Lines containing "none": state how many there are in these entries, and write only that number.

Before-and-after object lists
########

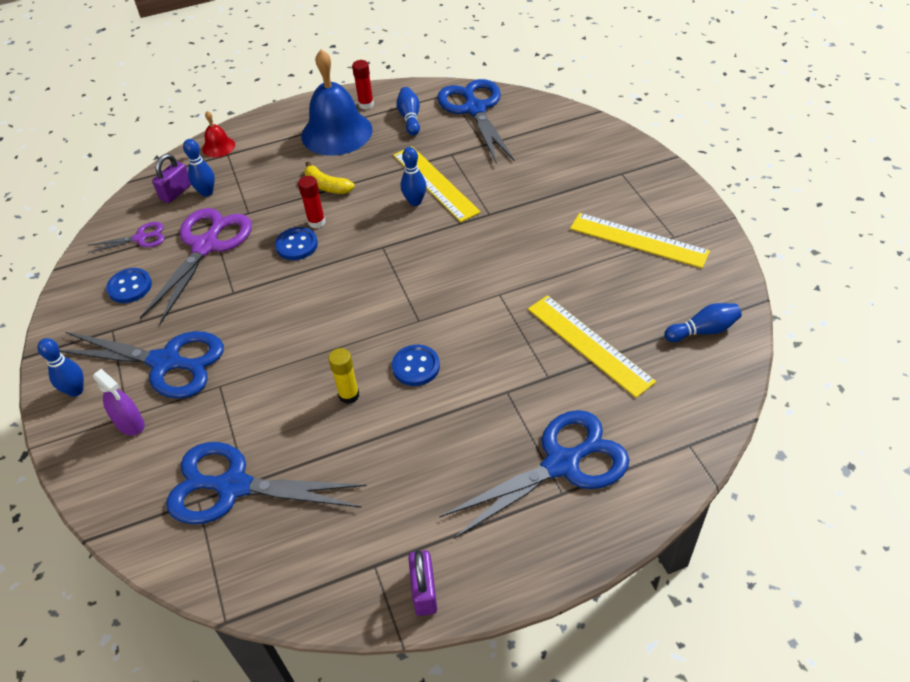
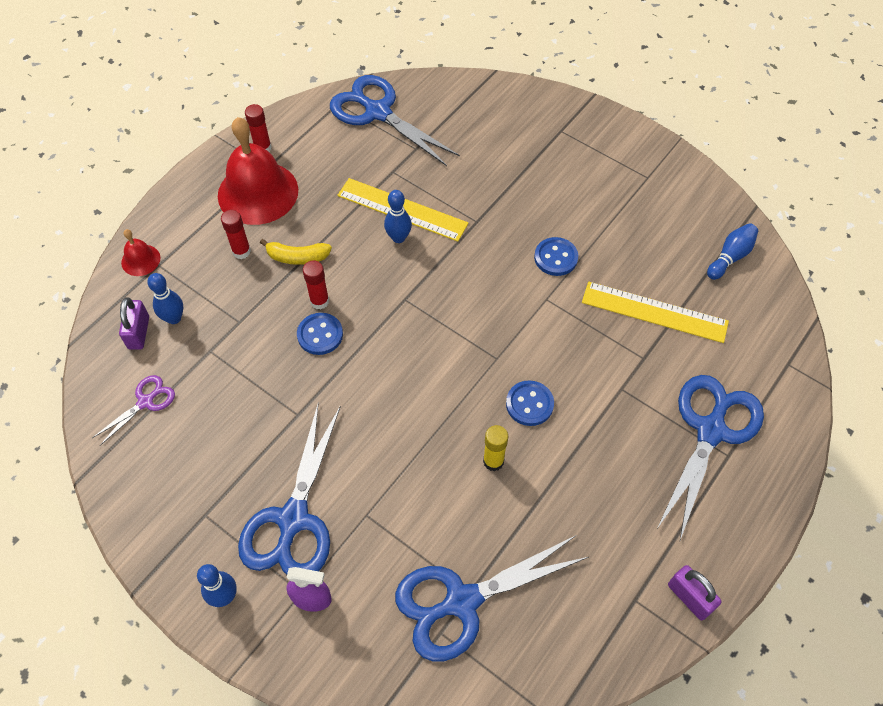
camera: 35 degrees left, 10 degrees up
(130, 287) = (182, 460): blue button -> blue button (555, 258)
(166, 362) = (293, 519): blue scissors -> blue scissors turned 120 degrees clockwise
(206, 246) = (226, 378): purple scissors -> none
(290, 167) = (241, 251): none -> red glue stick
(336, 132) = (258, 192): blue bell -> red bell
(410, 118) = (321, 147): blue bowling pin -> none
(638, 240) = (622, 193): yellow ruler -> none

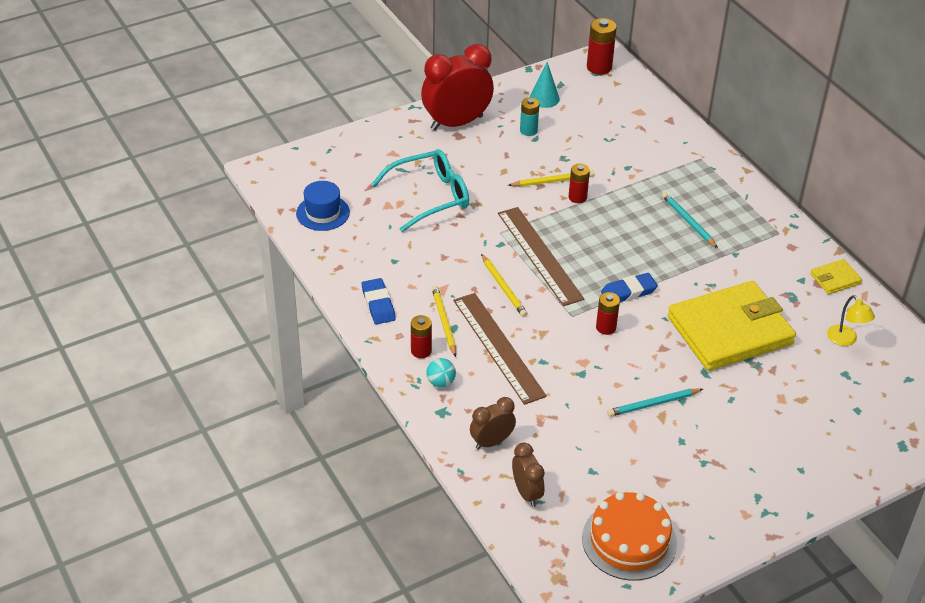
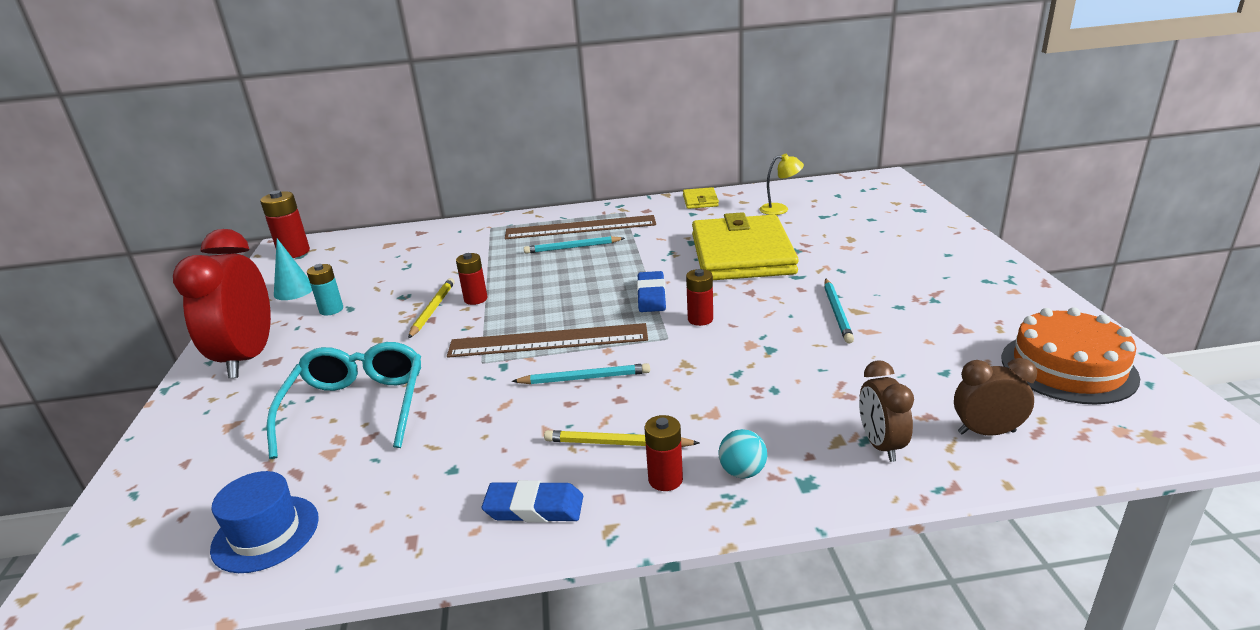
camera: 65 degrees left, 15 degrees down
(498, 347) = (694, 403): brown ruler -> brown ruler (580, 227)
(503, 287) = (584, 378): yellow pencil -> turquoise pencil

########

Response for this exercise: 4